[The records]:
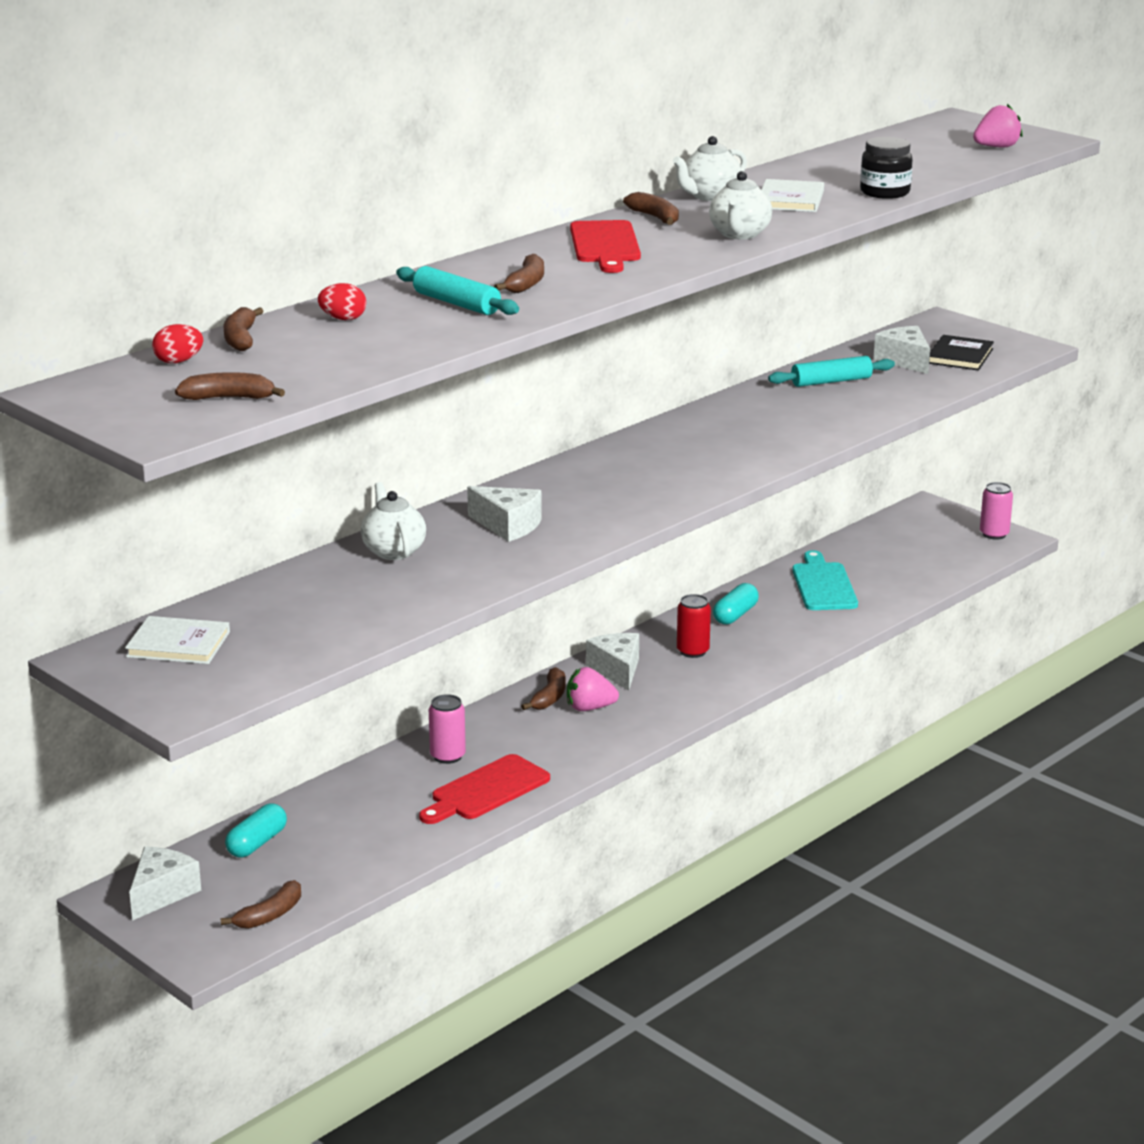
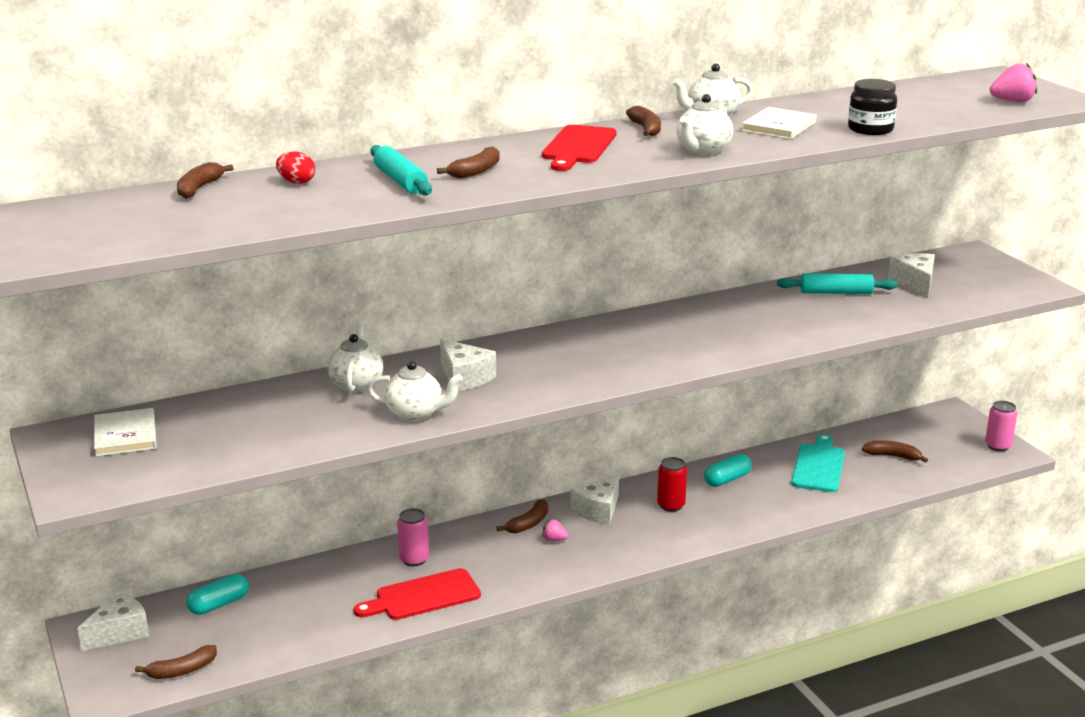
camera: 20 degrees right, 0 degrees up
(178, 361) = (129, 200): red egg -> none
(178, 644) = (125, 435): white book -> white book turned 45 degrees clockwise
(229, 398) = (127, 236): brown banana -> brown banana (892, 456)
(488, 570) = (415, 414): none -> white teapot
(589, 708) = (554, 539): pink strawberry -> pink strawberry, size x0.58
(617, 670) = (598, 510): white cheese -> white cheese turned 150 degrees counterclockwise
(960, 356) = (968, 286): black book -> none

[To do]: Please go through the data above and copy each line containing the word "degrees".

[Answer section]:
camera: 20 degrees right, 0 degrees up
(178, 644) = (125, 435): white book -> white book turned 45 degrees clockwise
(617, 670) = (598, 510): white cheese -> white cheese turned 150 degrees counterclockwise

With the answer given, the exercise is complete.